-- EXERCISE DIRECTIONS --
Go through the entries below and count the lines holding the word "black". Reply with only the number, please.

-- EXERCISE DATA --

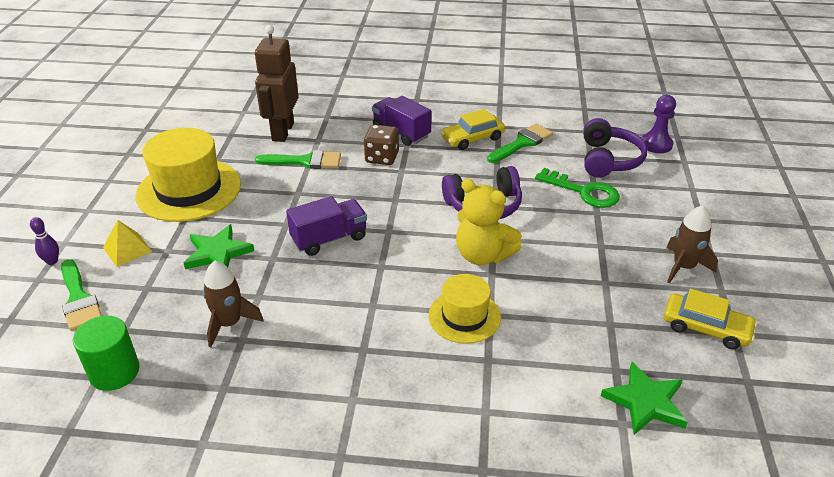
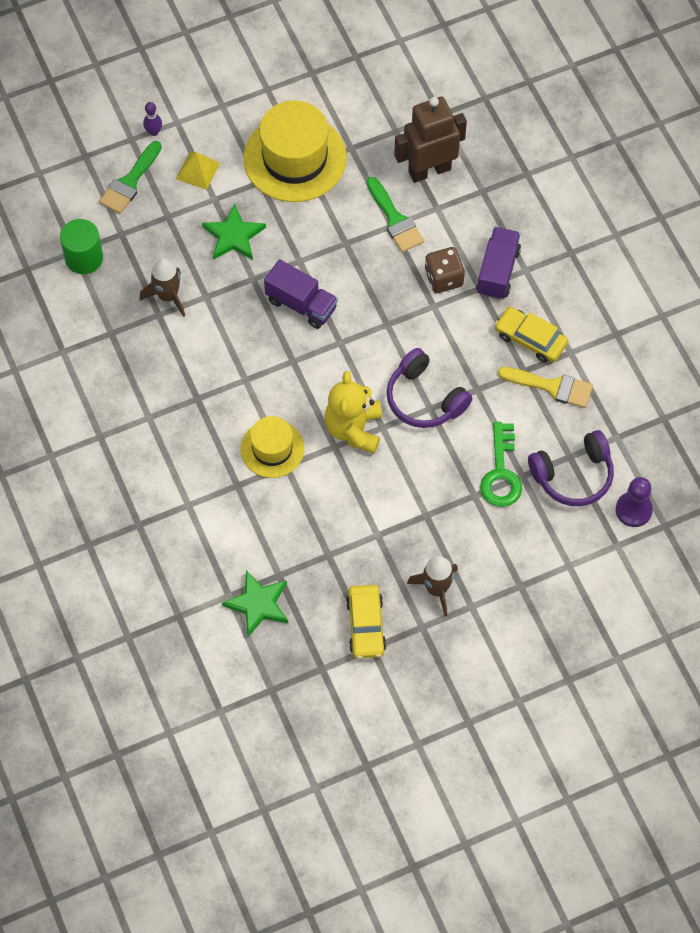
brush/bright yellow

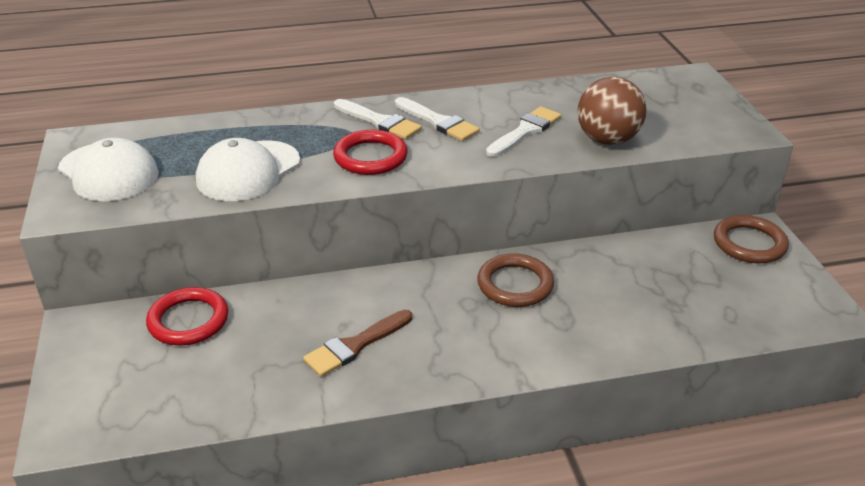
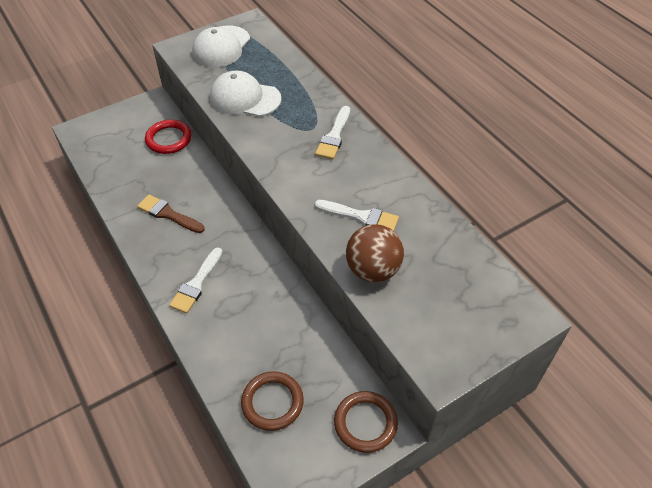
ring/red (2nd from left in the first image)
brush/pure white (1st from left)
ring/brown (1st from left)

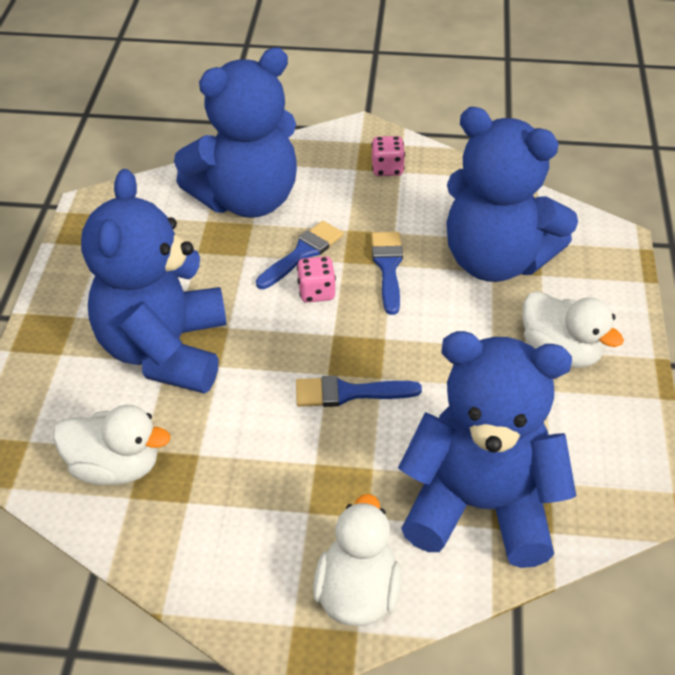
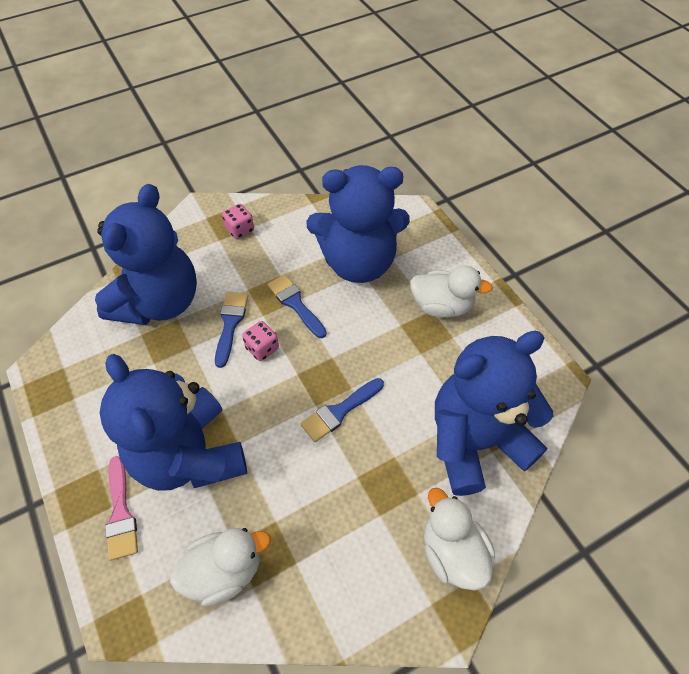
brush/pink

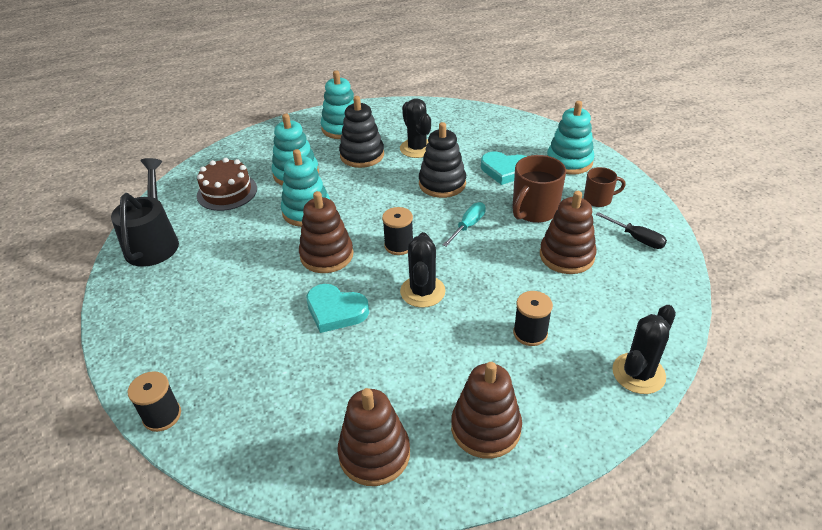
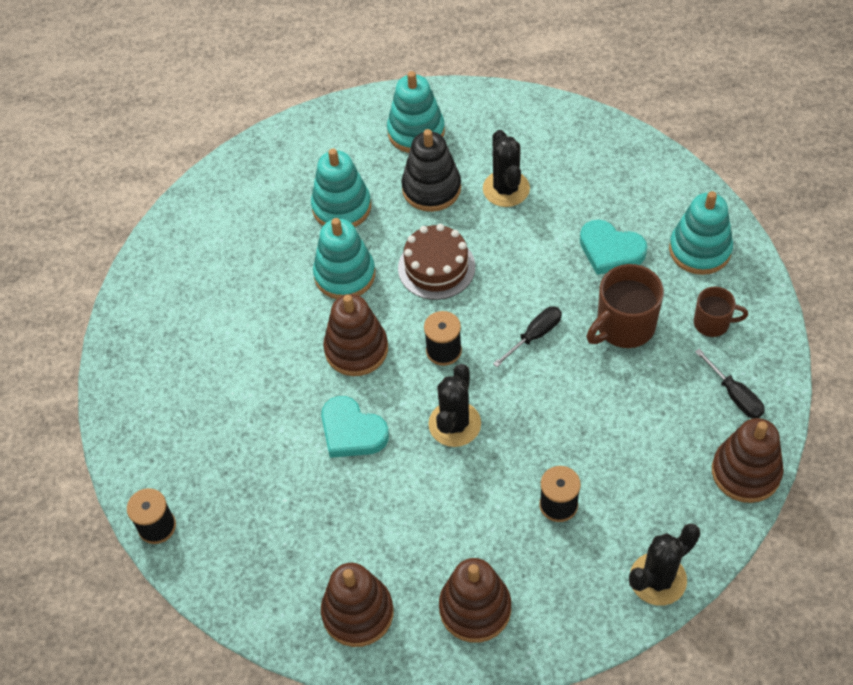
watering pot/jet-black
stacking toy/jet-black (2nd from left in the first image)
cake/brown
stacking toy/brown (4th from left)
screwdriver/jet-black (1st from left)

-- ANSWER TO THIS TASK --
3